** Record excerpts follows **

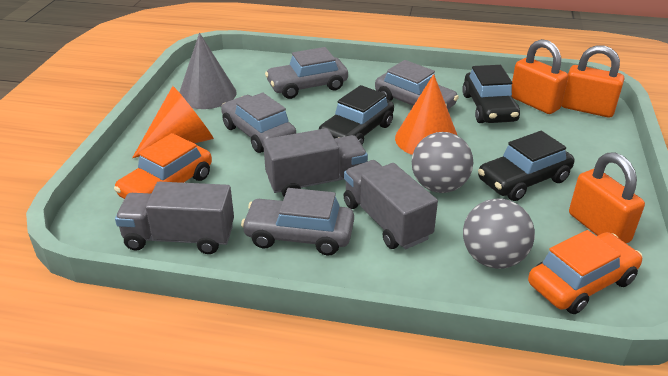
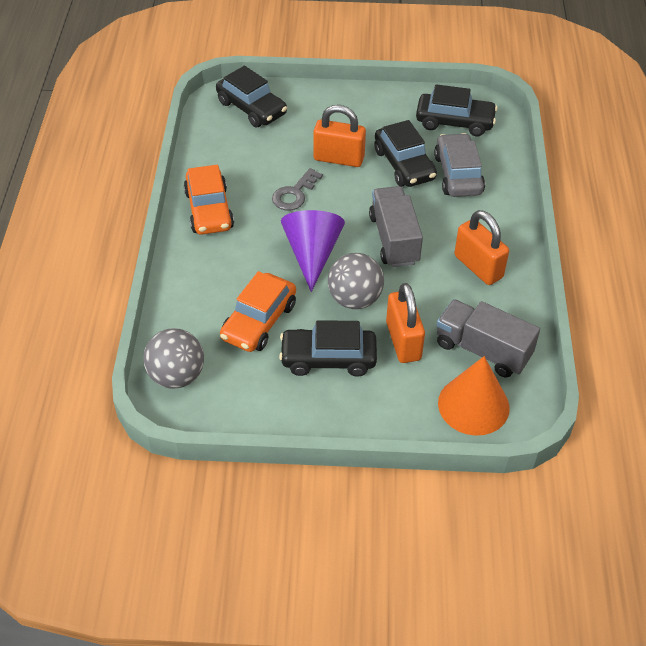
black car: 3 -> 4
grey car: 4 -> 1
grey cone: 1 -> 0
grey key: 0 -> 1
grey truck: 3 -> 2
orange cone: 2 -> 1
purple cone: 0 -> 1

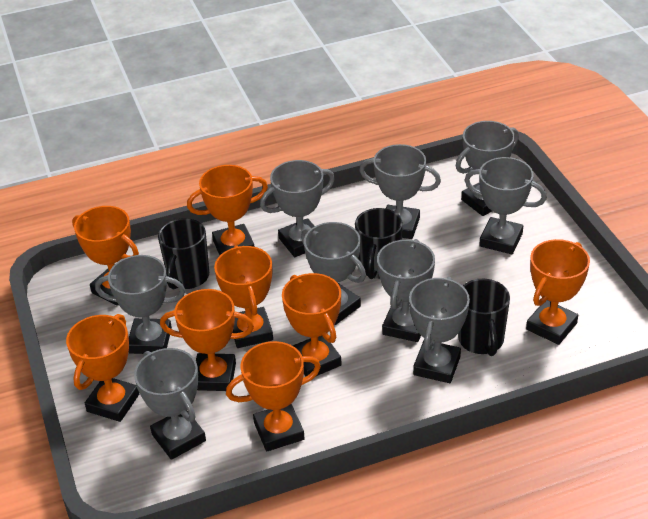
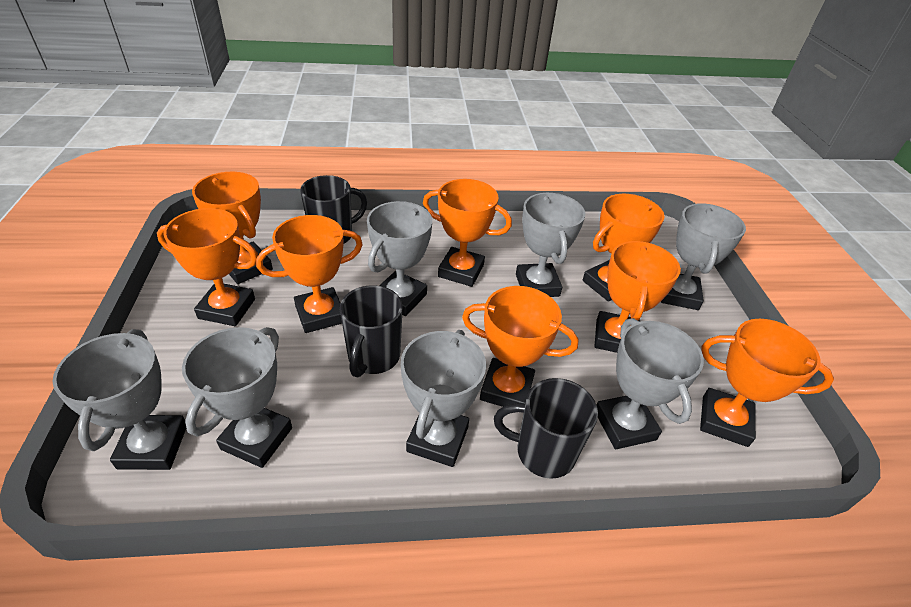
grey trophy: 9 -> 7

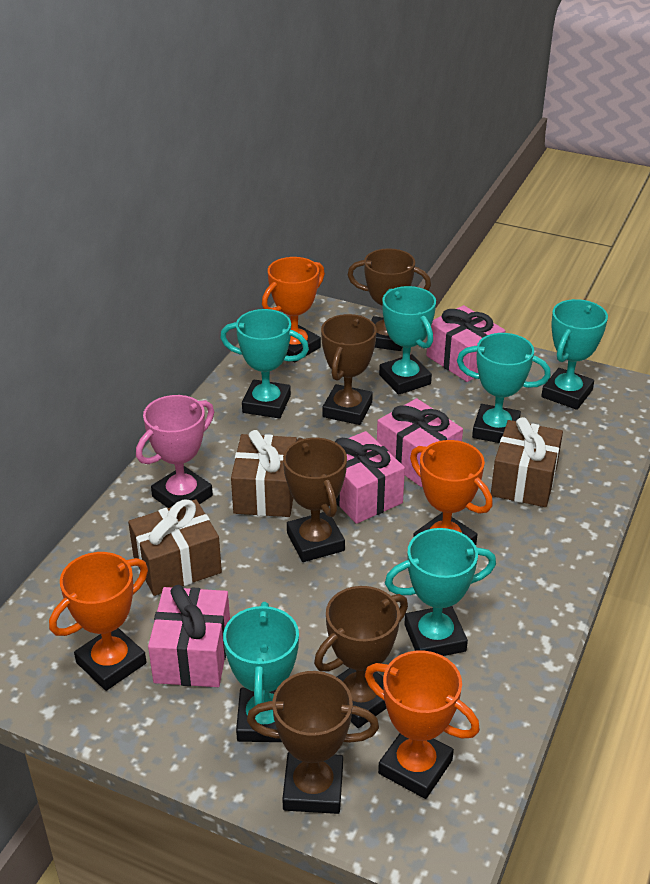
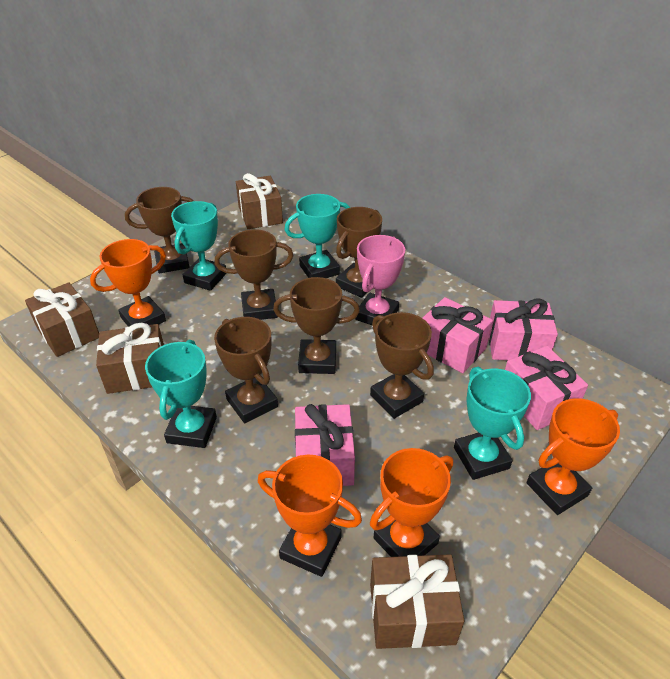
brown gift: 3 -> 4
brown trophy: 5 -> 6
turquoise trophy: 6 -> 4

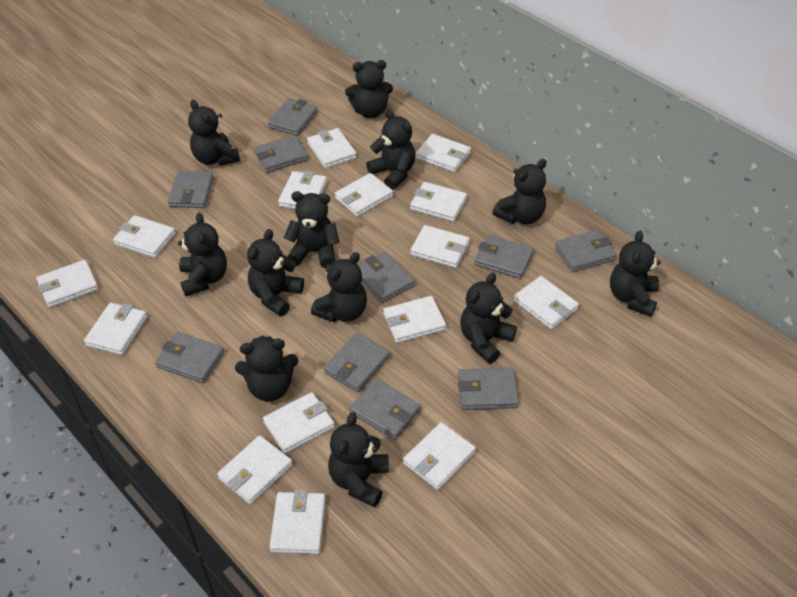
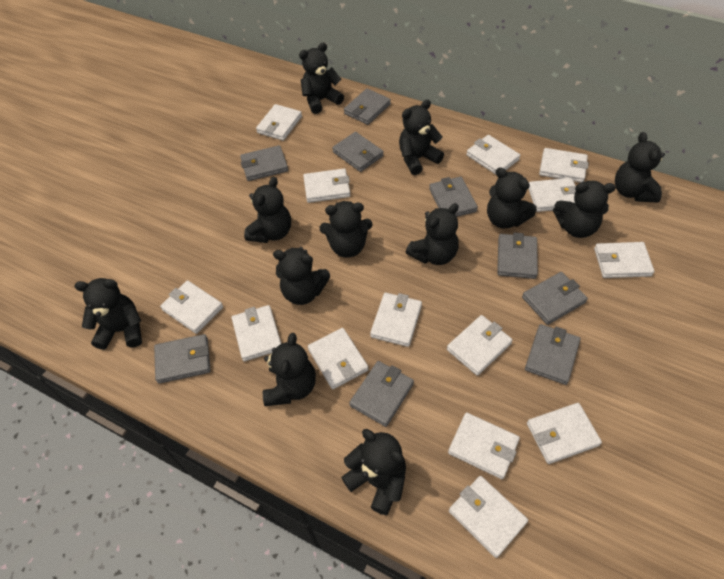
grey wallet: 10 -> 9
white wallet: 15 -> 14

** End of Record excerpts **

Exercise brief: Each entry should be copied exactly as written, though any pictures stay out.

Reply to the exercise:
black car: 3 -> 4
grey car: 4 -> 1
grey cone: 1 -> 0
grey key: 0 -> 1
grey truck: 3 -> 2
orange cone: 2 -> 1
purple cone: 0 -> 1

grey trophy: 9 -> 7

brown gift: 3 -> 4
brown trophy: 5 -> 6
turquoise trophy: 6 -> 4

grey wallet: 10 -> 9
white wallet: 15 -> 14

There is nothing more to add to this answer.